## THE REQUEST
Extract each line of the listing that contains the string "kern".

Stored entries
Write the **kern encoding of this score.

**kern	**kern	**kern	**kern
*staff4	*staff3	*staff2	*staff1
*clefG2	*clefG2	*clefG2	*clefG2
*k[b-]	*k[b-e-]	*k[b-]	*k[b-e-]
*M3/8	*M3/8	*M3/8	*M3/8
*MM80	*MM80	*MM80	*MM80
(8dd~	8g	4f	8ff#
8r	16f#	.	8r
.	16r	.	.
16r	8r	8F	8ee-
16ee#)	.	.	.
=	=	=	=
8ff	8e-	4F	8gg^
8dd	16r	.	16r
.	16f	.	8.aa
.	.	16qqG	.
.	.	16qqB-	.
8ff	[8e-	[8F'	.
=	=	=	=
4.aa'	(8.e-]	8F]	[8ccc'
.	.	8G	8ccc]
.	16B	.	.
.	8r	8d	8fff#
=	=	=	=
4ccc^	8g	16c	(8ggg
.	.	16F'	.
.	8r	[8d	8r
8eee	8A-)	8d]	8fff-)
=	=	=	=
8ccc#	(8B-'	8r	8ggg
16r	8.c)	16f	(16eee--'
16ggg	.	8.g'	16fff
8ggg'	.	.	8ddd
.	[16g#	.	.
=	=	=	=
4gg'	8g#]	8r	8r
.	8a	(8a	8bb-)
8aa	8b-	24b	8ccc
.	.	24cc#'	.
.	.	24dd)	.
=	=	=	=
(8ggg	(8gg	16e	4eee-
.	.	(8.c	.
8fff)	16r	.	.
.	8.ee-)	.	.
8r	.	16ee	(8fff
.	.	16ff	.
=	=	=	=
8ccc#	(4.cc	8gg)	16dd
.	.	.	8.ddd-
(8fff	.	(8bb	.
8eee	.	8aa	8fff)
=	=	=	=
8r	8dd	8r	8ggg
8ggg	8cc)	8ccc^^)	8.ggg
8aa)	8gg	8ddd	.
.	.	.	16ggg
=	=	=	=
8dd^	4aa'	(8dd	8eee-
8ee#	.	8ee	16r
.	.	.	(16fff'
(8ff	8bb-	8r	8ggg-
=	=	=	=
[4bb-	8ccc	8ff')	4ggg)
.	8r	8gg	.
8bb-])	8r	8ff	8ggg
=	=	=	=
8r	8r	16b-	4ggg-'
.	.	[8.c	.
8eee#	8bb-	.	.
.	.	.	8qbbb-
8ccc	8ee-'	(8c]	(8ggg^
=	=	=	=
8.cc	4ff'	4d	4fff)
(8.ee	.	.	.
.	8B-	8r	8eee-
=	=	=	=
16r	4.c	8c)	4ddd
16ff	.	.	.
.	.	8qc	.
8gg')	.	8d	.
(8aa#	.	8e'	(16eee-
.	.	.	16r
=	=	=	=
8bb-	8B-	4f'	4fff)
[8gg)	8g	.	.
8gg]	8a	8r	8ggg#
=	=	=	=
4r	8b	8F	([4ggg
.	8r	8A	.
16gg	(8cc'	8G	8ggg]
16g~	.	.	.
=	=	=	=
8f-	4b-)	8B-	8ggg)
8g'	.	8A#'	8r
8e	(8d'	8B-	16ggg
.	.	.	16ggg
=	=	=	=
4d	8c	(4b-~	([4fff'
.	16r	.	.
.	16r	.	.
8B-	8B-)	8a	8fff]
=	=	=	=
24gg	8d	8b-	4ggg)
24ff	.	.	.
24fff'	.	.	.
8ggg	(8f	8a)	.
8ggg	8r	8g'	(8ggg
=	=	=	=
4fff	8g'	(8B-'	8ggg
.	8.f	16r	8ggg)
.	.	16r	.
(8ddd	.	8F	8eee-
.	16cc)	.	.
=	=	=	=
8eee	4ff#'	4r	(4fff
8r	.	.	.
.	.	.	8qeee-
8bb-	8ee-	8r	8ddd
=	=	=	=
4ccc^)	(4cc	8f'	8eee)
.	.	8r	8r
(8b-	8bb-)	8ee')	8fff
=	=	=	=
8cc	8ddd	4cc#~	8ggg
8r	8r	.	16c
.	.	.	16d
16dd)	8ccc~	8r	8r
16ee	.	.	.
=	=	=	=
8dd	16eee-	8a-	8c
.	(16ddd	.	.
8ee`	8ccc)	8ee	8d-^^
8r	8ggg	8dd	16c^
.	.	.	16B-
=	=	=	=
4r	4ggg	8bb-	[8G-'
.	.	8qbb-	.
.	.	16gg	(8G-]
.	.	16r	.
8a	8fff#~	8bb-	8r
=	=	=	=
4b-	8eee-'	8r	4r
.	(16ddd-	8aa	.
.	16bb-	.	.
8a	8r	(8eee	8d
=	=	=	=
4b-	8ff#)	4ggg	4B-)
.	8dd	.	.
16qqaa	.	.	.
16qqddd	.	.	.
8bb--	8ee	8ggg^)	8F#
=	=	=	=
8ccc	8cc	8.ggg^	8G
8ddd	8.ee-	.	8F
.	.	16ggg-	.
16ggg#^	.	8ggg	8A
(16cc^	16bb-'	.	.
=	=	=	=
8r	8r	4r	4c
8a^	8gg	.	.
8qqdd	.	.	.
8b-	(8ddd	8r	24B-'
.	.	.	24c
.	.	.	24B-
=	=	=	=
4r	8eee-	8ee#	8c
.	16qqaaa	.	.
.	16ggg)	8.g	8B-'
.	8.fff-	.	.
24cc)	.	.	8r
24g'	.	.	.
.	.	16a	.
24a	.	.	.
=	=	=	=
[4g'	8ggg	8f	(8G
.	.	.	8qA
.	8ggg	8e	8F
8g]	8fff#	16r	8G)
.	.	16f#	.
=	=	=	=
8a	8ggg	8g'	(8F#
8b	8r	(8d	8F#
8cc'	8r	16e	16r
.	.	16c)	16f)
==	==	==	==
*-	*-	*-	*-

## EXERCISE RESPONSE
Write the **kern encoding of this score.
**kern	**kern	**kern	**kern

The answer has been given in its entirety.